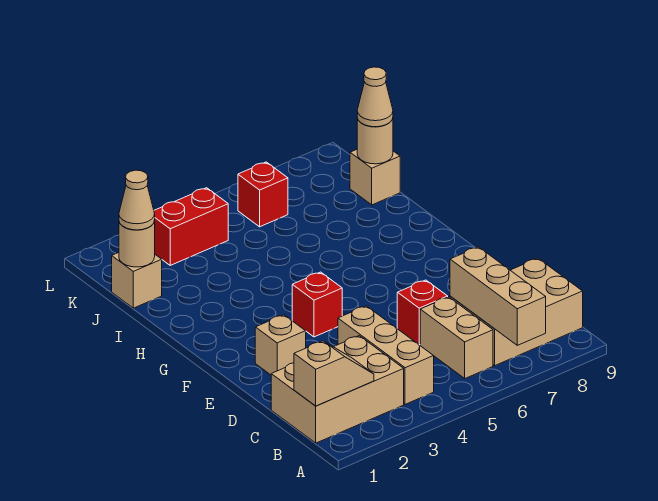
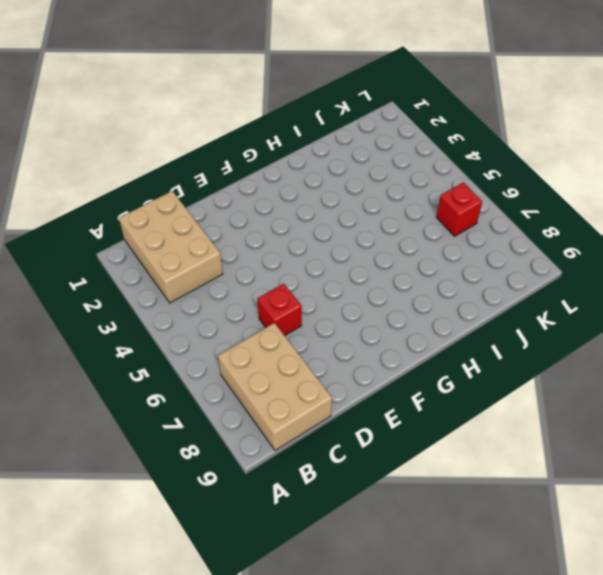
none -> tan 1x3 brick [338,306,434,404]
none -> tan 1x2 brick [420,297,493,378]
none -> tan 1x1 brick [255,315,306,375]

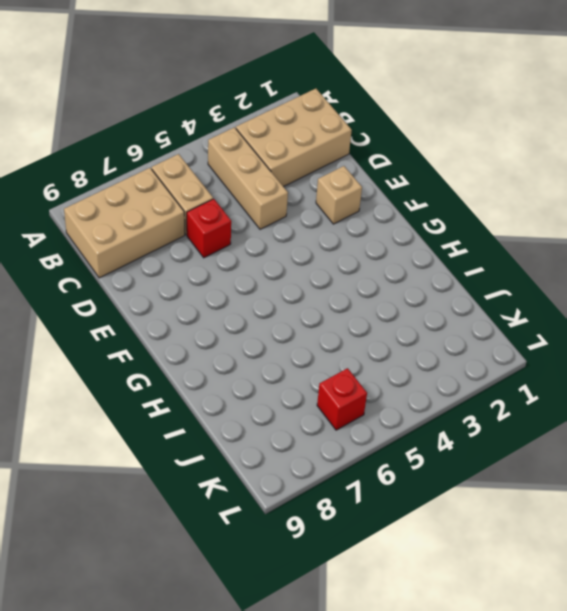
none -> red 1x1 brick [292,272,342,337]
none -> tan 1x1 brick [112,253,162,308]
none -> tan 1x1 brick [350,150,400,205]

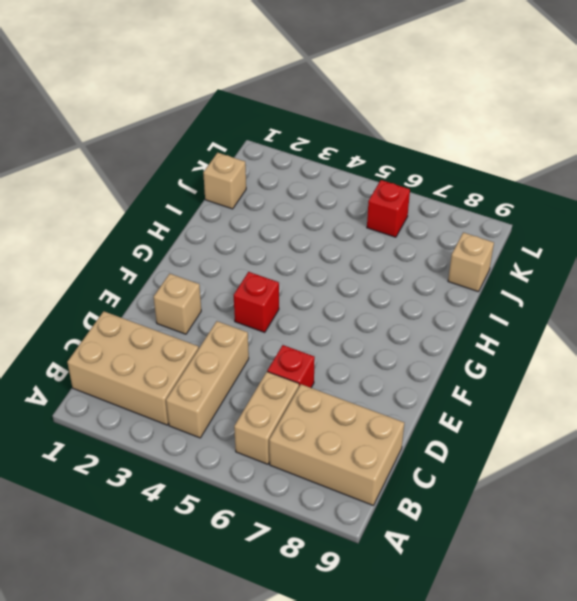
none -> red 1x2 brick [154,188,228,265]
none -> tan 1x3 brick [450,247,546,345]
none -> tan 1x2 slope [294,341,374,406]

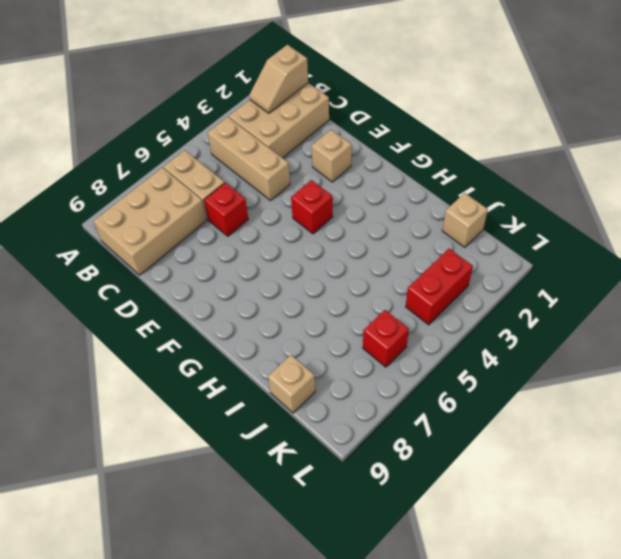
none -> tan 1x3 brick [450,247,546,345]
none -> tan 1x1 round brick [119,221,155,267]
none -> tan 1x1 round brick [357,118,393,164]

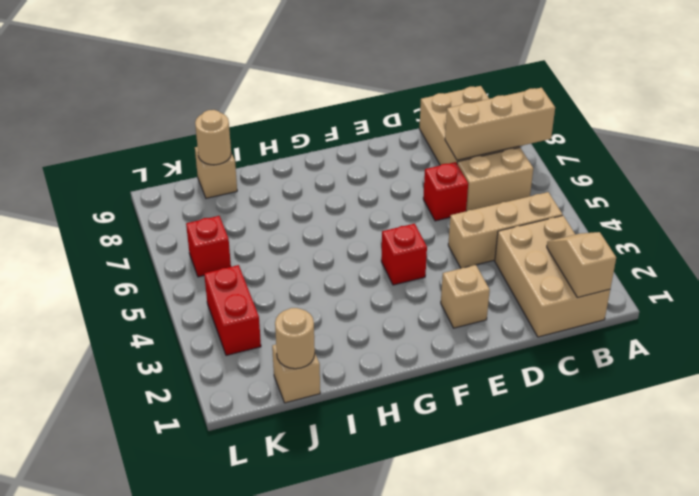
none -> tan 1x1 cone [119,170,155,230]
none -> tan 1x1 cone [357,67,393,127]

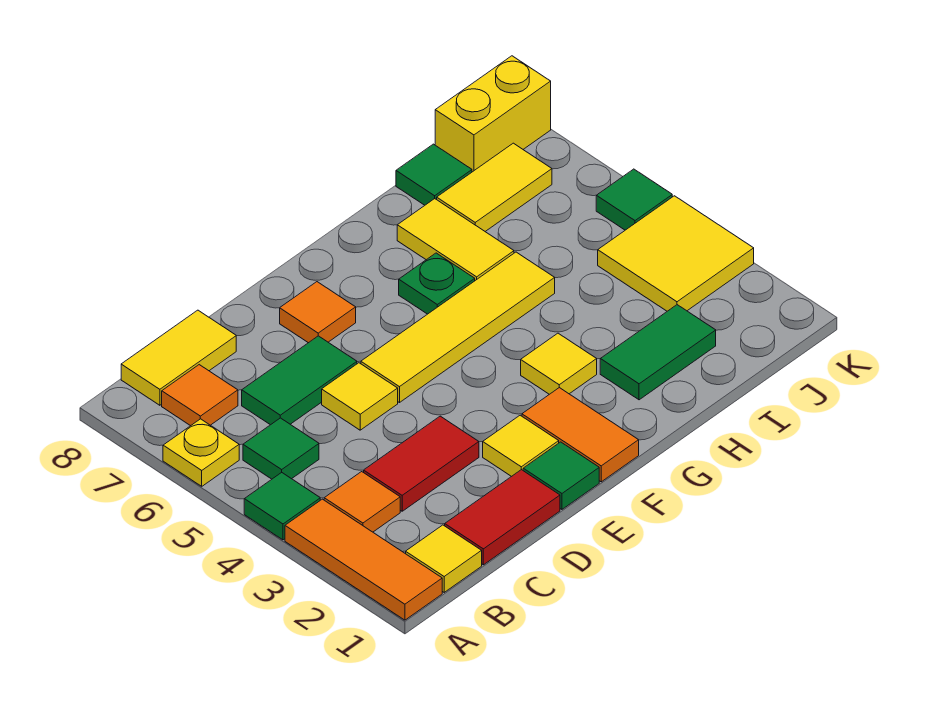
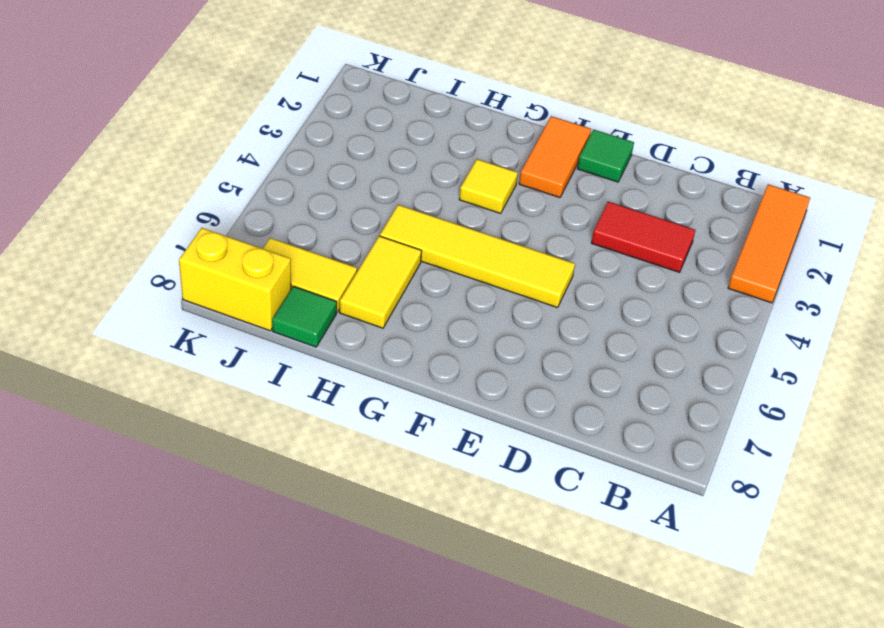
none -> green 1x1 tile [244,473,320,540]
none -> yellow 1x1 plate [163,419,239,486]
none -> yellow 1x1 tile [406,525,482,592]

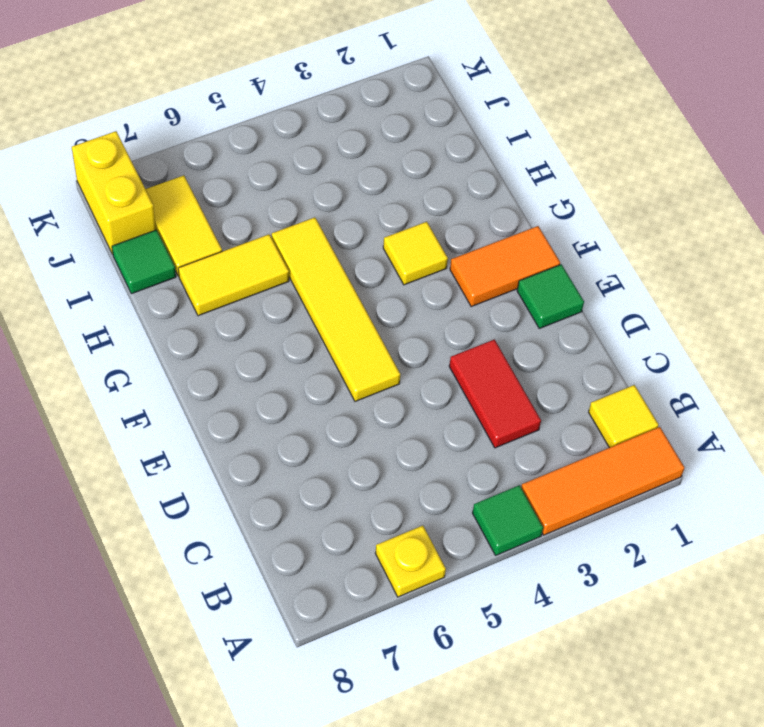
none -> orange 1x1 tile [324,472,400,532]
none -> green 1x1 tile [243,418,319,479]
none -> orange 1x1 tile [162,365,238,426]

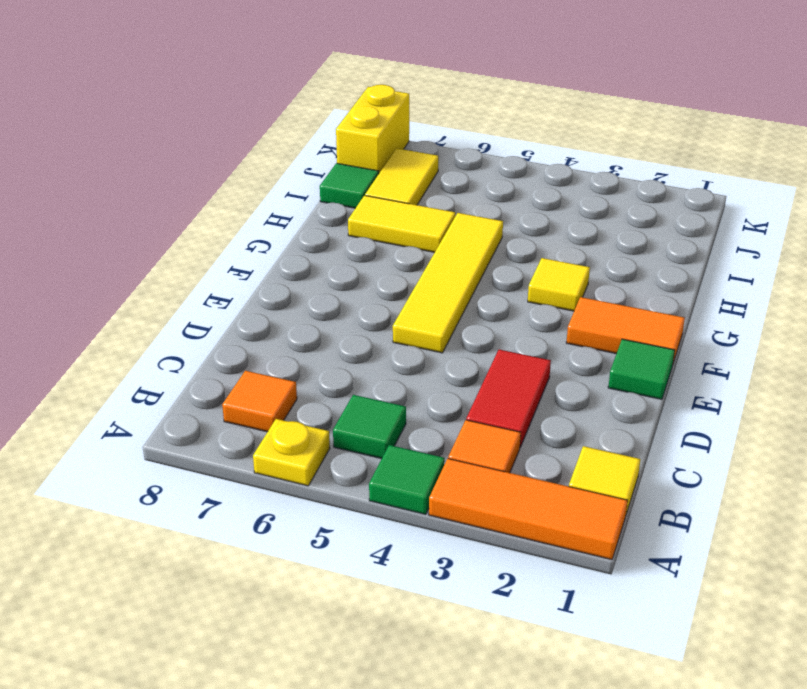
none -> yellow 1x2 tile [121,310,236,405]
none -> red 1x2 tile [445,470,560,565]
none -> green 1x2 tile [242,336,357,425]

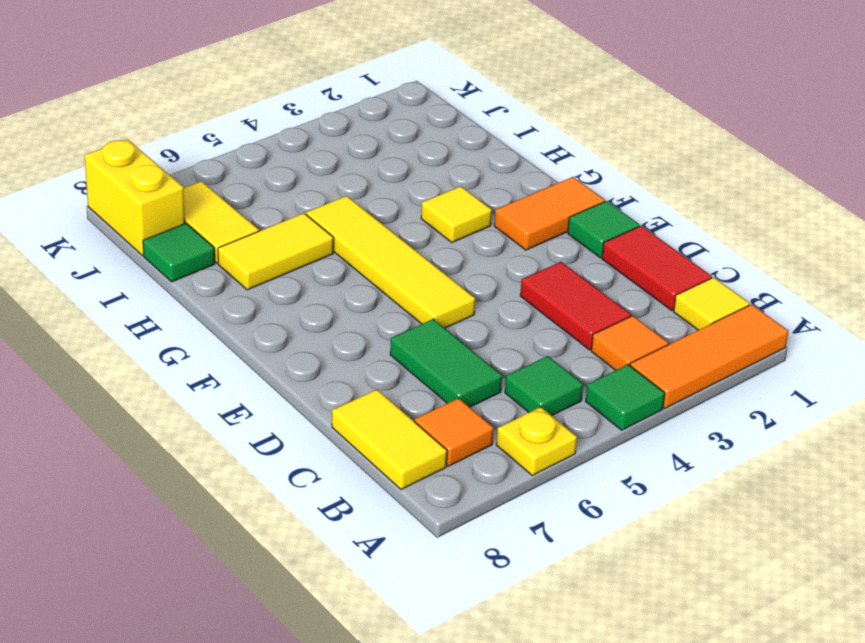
none -> yellow 1x1 tile [322,363,398,430]
none -> yellow 1x1 tile [483,415,559,477]
none -> orange 1x1 tile [280,282,356,343]

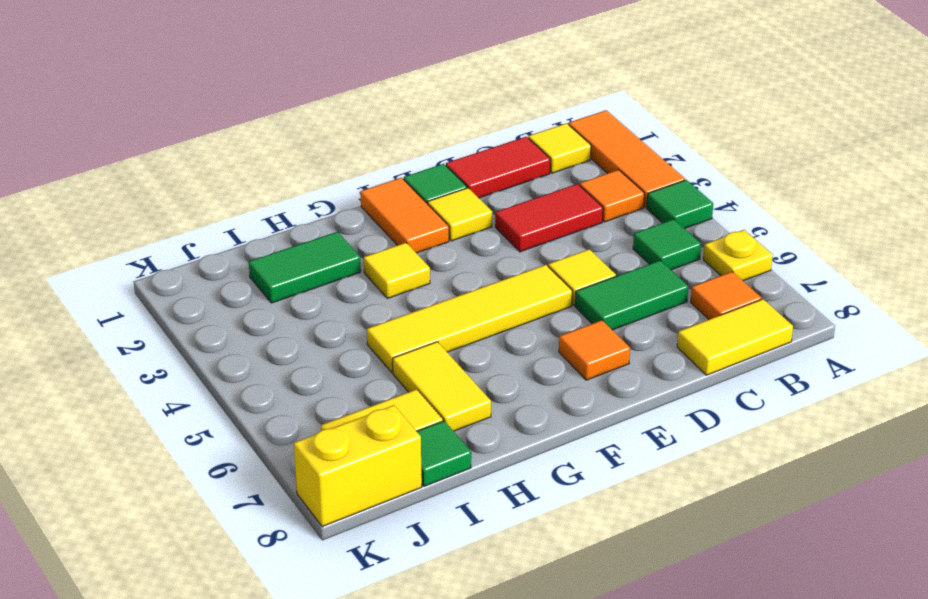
none -> green 1x1 plate [399,253,475,314]
none -> yellow 2x2 tile [598,196,754,311]
none -> green 1x1 tile [596,169,672,230]

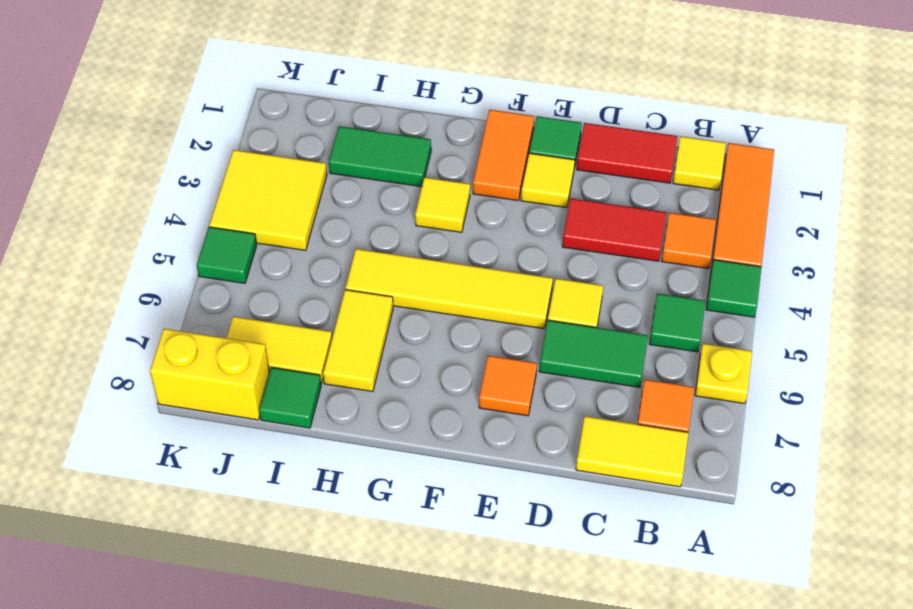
none -> green 1x1 plate [399,253,475,314]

• • • • • • •

# The problem:
In the listing, find the line containing "none -> orange 1x1 tile [162,365,238,426]" and repeat it and every later line through the last one, word for word, excluding the pictures.

# Answer below:
none -> orange 1x1 tile [162,365,238,426]

none -> yellow 1x2 tile [121,310,236,405]
none -> red 1x2 tile [445,470,560,565]
none -> green 1x2 tile [242,336,357,425]

none -> yellow 1x1 tile [322,363,398,430]
none -> yellow 1x1 tile [483,415,559,477]
none -> orange 1x1 tile [280,282,356,343]

none -> green 1x1 plate [399,253,475,314]
none -> yellow 2x2 tile [598,196,754,311]
none -> green 1x1 tile [596,169,672,230]

none -> green 1x1 plate [399,253,475,314]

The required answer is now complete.